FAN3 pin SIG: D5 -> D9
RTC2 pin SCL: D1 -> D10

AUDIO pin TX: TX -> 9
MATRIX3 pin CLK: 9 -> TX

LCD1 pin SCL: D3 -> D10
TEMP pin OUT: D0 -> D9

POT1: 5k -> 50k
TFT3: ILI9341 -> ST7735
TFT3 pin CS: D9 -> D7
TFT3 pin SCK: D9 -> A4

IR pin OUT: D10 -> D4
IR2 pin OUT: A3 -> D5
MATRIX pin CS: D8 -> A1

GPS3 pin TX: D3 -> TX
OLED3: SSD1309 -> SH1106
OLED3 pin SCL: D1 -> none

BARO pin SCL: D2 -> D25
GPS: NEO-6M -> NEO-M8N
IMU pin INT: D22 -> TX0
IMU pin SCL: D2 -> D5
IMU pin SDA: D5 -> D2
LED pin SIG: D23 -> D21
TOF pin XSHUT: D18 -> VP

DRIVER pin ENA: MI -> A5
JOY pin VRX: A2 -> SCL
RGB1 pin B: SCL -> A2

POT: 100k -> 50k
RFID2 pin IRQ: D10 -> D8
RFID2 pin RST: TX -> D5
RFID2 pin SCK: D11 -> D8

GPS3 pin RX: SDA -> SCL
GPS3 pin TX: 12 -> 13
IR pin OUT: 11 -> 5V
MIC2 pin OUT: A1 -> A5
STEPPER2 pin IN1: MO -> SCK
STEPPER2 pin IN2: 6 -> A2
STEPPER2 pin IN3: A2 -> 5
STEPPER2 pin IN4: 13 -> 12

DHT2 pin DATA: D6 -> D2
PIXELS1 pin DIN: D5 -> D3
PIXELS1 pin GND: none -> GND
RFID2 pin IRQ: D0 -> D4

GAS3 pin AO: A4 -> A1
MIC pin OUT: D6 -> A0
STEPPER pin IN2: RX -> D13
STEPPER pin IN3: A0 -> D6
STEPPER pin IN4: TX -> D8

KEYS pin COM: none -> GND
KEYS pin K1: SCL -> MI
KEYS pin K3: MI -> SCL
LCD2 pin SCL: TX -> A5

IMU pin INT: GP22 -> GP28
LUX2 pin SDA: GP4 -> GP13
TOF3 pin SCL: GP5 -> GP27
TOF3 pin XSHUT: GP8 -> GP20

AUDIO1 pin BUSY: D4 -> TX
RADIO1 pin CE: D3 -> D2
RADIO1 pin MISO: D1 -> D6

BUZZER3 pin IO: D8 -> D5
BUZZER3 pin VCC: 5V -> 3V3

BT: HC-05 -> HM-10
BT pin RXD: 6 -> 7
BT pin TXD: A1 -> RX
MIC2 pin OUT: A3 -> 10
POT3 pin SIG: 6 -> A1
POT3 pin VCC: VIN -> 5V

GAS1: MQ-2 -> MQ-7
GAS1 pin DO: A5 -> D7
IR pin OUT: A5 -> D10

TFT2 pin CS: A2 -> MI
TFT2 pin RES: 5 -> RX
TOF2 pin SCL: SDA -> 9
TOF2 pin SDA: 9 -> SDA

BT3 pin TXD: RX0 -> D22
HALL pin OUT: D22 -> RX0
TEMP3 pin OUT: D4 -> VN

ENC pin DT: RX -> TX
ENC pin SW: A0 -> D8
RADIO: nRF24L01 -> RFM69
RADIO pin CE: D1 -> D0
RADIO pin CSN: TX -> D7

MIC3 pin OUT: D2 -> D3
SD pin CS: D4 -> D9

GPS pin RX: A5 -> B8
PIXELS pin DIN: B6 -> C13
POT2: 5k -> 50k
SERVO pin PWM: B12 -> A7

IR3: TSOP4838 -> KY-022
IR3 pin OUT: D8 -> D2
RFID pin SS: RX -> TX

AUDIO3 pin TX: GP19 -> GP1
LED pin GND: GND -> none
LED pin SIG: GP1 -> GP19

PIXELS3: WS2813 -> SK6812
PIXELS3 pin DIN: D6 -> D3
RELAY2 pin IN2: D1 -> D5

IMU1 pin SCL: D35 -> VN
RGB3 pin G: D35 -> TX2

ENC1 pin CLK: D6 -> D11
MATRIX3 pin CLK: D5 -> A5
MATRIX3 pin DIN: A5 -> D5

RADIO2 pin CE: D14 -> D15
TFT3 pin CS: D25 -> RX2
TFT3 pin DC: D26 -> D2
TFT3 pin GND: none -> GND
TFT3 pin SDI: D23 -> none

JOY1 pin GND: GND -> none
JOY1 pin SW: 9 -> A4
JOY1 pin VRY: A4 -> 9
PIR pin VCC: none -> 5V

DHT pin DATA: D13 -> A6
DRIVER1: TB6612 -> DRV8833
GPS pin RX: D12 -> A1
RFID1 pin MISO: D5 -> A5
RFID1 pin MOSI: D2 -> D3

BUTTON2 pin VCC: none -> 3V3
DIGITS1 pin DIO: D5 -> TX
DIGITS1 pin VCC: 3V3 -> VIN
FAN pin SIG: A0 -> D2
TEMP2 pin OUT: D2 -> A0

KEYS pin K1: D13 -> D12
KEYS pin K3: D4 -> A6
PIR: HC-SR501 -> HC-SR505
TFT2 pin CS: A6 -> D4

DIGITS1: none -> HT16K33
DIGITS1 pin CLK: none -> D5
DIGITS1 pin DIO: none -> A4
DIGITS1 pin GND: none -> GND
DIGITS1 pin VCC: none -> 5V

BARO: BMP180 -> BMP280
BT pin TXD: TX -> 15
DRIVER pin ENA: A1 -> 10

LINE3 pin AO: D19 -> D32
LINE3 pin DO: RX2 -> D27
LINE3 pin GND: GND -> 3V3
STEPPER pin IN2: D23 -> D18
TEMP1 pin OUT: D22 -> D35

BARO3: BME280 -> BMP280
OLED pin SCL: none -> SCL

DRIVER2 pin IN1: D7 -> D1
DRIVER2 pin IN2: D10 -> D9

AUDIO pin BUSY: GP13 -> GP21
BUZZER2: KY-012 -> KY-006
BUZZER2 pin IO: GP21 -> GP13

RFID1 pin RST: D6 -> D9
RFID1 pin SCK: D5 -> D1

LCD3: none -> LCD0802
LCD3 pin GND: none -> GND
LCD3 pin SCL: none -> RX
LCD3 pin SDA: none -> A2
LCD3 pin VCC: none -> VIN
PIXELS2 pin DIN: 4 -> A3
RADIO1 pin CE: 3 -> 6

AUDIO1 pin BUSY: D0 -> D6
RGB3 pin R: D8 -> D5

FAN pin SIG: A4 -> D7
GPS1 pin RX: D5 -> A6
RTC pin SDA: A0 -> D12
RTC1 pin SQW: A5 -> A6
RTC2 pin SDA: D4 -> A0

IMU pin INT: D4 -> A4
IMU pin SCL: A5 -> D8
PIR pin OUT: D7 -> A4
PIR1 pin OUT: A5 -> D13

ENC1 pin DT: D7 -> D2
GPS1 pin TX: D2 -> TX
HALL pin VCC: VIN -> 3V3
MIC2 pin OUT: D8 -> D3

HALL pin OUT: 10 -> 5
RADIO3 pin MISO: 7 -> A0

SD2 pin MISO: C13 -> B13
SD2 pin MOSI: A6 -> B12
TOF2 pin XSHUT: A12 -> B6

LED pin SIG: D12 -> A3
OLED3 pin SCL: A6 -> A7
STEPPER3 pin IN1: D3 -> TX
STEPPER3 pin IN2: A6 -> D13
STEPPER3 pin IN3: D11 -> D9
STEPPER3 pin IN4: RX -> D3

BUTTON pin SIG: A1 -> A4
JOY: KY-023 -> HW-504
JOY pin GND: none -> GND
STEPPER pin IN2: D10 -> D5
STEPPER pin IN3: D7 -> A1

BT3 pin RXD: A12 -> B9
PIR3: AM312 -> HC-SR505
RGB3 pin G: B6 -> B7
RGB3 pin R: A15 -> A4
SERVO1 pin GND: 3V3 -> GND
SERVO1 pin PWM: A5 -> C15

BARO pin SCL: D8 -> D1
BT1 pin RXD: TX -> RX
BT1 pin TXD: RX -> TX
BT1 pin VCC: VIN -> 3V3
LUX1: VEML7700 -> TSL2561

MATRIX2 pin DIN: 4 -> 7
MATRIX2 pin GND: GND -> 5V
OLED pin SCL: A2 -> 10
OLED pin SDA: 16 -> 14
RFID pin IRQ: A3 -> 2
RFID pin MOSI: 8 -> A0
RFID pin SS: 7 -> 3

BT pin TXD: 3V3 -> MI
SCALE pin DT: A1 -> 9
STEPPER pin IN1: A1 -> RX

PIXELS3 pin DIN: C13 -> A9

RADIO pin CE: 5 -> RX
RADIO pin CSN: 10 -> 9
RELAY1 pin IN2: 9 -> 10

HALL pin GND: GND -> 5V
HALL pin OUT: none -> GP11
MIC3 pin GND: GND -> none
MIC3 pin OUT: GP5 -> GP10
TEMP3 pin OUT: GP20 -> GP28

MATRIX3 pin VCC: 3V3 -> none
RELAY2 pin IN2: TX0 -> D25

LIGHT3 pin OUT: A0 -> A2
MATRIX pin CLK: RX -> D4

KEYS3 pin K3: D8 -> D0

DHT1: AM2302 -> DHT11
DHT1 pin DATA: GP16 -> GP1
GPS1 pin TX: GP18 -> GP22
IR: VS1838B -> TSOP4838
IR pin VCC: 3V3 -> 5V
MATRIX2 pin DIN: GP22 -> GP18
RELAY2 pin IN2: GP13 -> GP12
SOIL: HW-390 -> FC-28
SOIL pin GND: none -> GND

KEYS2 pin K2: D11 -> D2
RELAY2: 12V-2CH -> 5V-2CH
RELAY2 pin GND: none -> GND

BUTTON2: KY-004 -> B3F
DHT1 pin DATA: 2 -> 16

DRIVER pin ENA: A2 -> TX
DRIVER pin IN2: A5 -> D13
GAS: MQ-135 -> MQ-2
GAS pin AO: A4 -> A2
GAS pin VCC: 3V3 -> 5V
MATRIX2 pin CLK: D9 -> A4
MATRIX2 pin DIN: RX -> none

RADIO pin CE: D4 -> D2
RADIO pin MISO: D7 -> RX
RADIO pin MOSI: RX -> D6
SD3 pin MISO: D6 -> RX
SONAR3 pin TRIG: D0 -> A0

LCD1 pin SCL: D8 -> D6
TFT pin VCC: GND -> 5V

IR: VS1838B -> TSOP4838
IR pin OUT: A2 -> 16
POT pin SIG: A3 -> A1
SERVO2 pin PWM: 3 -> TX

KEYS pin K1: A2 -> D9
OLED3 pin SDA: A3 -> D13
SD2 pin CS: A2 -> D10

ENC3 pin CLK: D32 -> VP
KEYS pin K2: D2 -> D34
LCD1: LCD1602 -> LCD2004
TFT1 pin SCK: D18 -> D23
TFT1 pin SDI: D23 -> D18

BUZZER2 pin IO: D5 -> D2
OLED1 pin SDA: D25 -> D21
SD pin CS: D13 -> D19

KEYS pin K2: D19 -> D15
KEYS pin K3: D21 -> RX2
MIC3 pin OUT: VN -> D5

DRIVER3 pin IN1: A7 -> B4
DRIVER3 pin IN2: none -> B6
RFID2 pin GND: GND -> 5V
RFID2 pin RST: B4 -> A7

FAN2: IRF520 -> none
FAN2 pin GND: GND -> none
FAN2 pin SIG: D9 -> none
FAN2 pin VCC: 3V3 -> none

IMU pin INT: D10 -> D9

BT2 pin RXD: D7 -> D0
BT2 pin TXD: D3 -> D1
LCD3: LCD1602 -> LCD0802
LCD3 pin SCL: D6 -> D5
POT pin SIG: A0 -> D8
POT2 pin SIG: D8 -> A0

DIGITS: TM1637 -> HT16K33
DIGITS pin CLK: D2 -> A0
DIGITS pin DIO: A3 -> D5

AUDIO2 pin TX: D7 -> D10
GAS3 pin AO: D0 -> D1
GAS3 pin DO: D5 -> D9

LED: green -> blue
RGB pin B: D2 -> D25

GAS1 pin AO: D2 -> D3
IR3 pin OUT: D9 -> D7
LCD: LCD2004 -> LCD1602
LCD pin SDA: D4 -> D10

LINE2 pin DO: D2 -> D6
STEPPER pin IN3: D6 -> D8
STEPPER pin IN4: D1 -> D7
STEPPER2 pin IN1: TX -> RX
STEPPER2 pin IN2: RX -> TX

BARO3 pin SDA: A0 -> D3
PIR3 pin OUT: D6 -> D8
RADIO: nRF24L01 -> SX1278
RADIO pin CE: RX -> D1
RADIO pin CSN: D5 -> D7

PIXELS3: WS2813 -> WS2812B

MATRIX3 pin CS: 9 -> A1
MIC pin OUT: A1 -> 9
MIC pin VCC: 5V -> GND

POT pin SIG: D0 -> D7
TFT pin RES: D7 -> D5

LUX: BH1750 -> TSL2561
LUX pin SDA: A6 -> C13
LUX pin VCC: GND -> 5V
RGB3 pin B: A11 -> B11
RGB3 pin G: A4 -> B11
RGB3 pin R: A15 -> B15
• • • •
• Requirement:
Out of the data above, give again only the lines starting at the one holding "TFT1 pin SDI: D23 -> D18" and ending at the one holding "FAN2 pin SIG: D9 -> none", unchanged.

• Worked solution:
TFT1 pin SDI: D23 -> D18

BUZZER2 pin IO: D5 -> D2
OLED1 pin SDA: D25 -> D21
SD pin CS: D13 -> D19

KEYS pin K2: D19 -> D15
KEYS pin K3: D21 -> RX2
MIC3 pin OUT: VN -> D5

DRIVER3 pin IN1: A7 -> B4
DRIVER3 pin IN2: none -> B6
RFID2 pin GND: GND -> 5V
RFID2 pin RST: B4 -> A7

FAN2: IRF520 -> none
FAN2 pin GND: GND -> none
FAN2 pin SIG: D9 -> none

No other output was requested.